### [What the exercise asks]
Output exactly the lines between the line that contains "shifted: pawn (grey)" and the last line of the material, counting both.

═════ Collected data

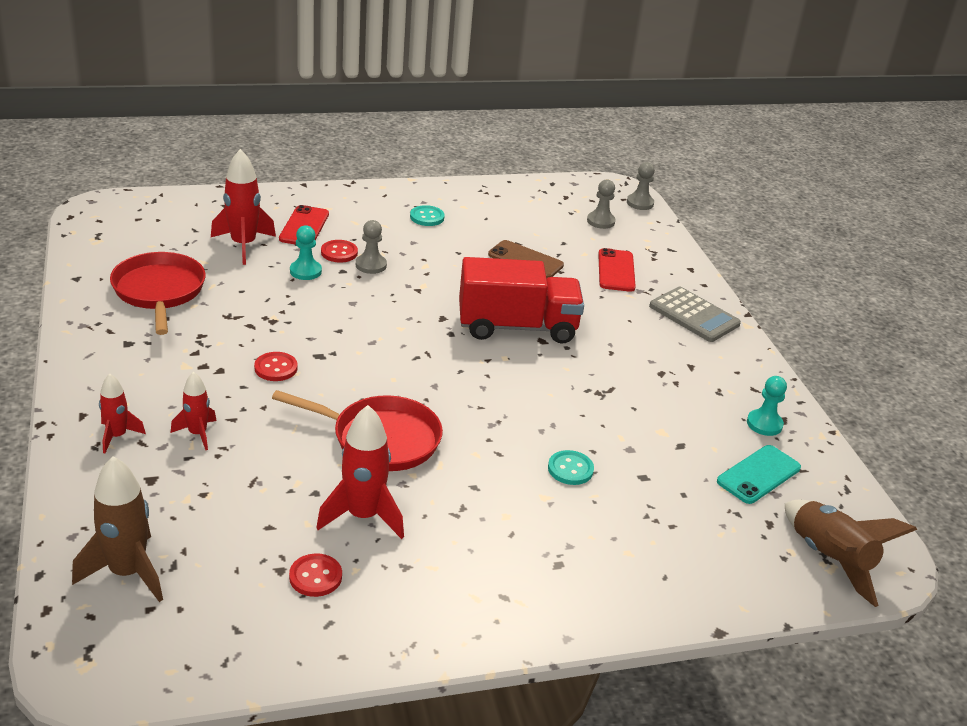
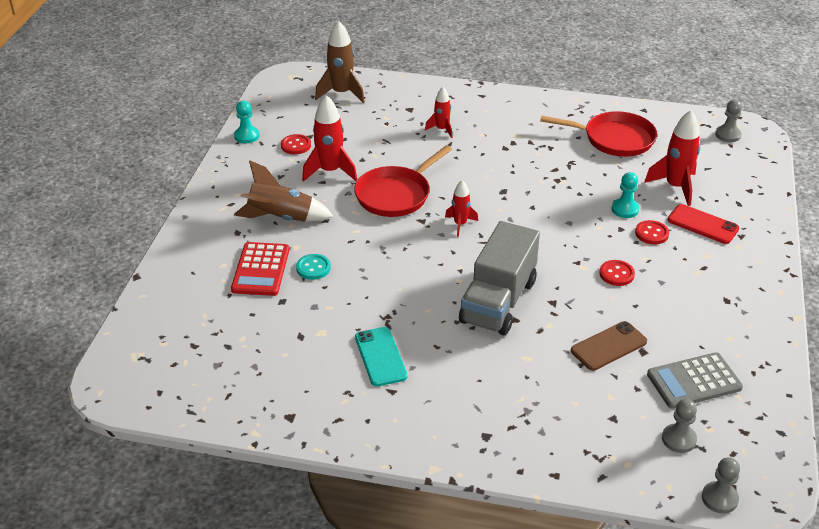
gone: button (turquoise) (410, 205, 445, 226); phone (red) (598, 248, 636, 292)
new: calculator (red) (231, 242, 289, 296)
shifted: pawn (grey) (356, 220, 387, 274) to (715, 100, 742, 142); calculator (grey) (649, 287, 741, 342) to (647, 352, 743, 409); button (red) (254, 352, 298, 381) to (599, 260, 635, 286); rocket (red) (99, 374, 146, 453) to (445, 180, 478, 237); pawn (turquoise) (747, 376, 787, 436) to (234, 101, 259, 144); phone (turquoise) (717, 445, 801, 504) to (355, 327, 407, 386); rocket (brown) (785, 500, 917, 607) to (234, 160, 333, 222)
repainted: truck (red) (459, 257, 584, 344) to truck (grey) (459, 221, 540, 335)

══════════

### [Solution for this exercise]
shifted: pawn (grey) (356, 220, 387, 274) to (715, 100, 742, 142); calculator (grey) (649, 287, 741, 342) to (647, 352, 743, 409); button (red) (254, 352, 298, 381) to (599, 260, 635, 286); rocket (red) (99, 374, 146, 453) to (445, 180, 478, 237); pawn (turquoise) (747, 376, 787, 436) to (234, 101, 259, 144); phone (turquoise) (717, 445, 801, 504) to (355, 327, 407, 386); rocket (brown) (785, 500, 917, 607) to (234, 160, 333, 222)
repainted: truck (red) (459, 257, 584, 344) to truck (grey) (459, 221, 540, 335)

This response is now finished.